About this task
Because the pictures are not wanted, reproduce the rest of the records below exactly as they stand.

Input for this task

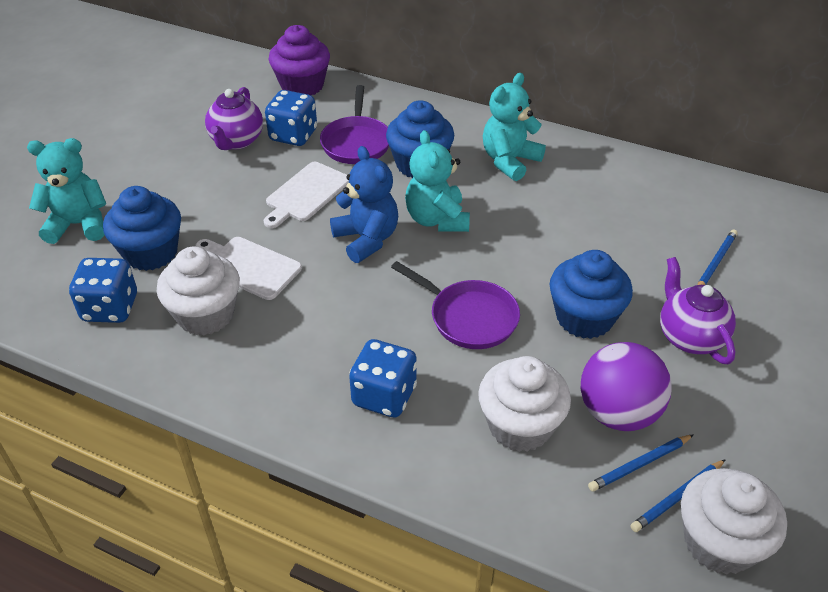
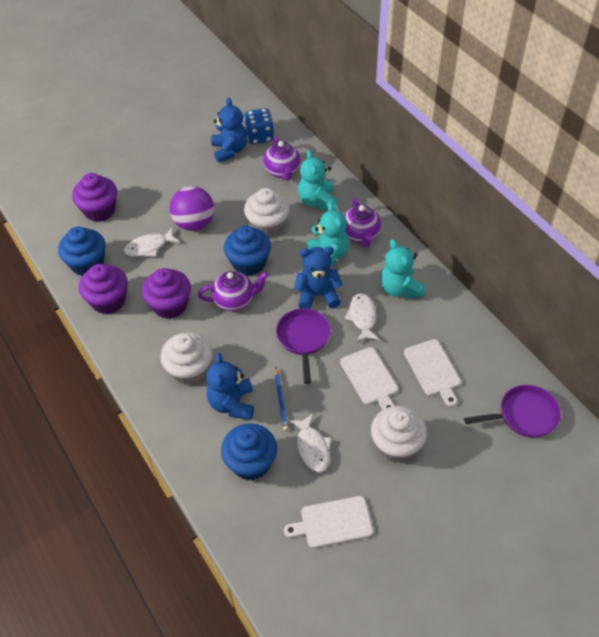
blue dice: 3 -> 1
blue pencil: 3 -> 1
blue teddy bear: 1 -> 3
purple cupcake: 1 -> 3
purple teapot: 2 -> 3
white cutting board: 2 -> 3
white fish: 0 -> 3

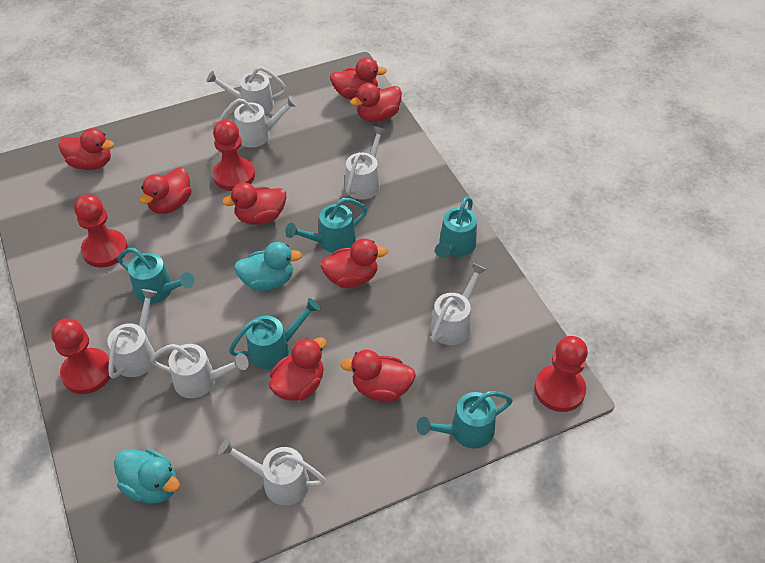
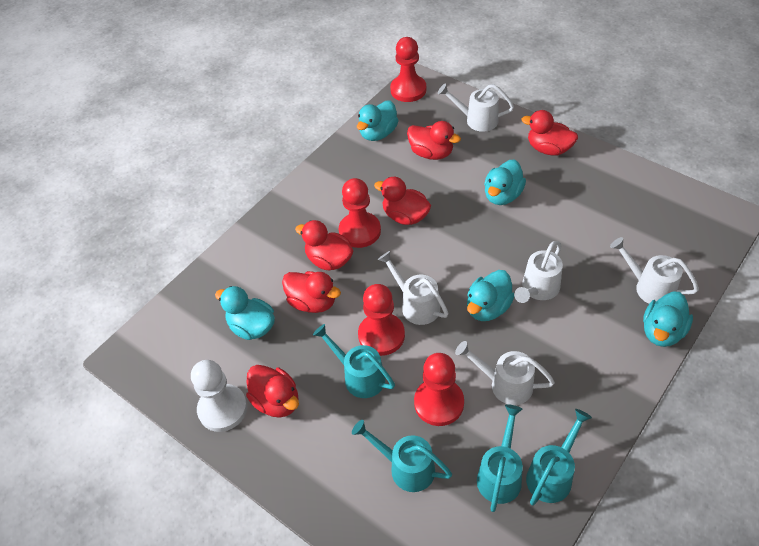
red duck: 8 -> 6
turquoise duck: 2 -> 5
turquoise watering can: 5 -> 4
white pawn: 0 -> 1
white watering can: 7 -> 5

Answer box
blue dice: 3 -> 1
blue pencil: 3 -> 1
blue teddy bear: 1 -> 3
purple cupcake: 1 -> 3
purple teapot: 2 -> 3
white cutting board: 2 -> 3
white fish: 0 -> 3

red duck: 8 -> 6
turquoise duck: 2 -> 5
turquoise watering can: 5 -> 4
white pawn: 0 -> 1
white watering can: 7 -> 5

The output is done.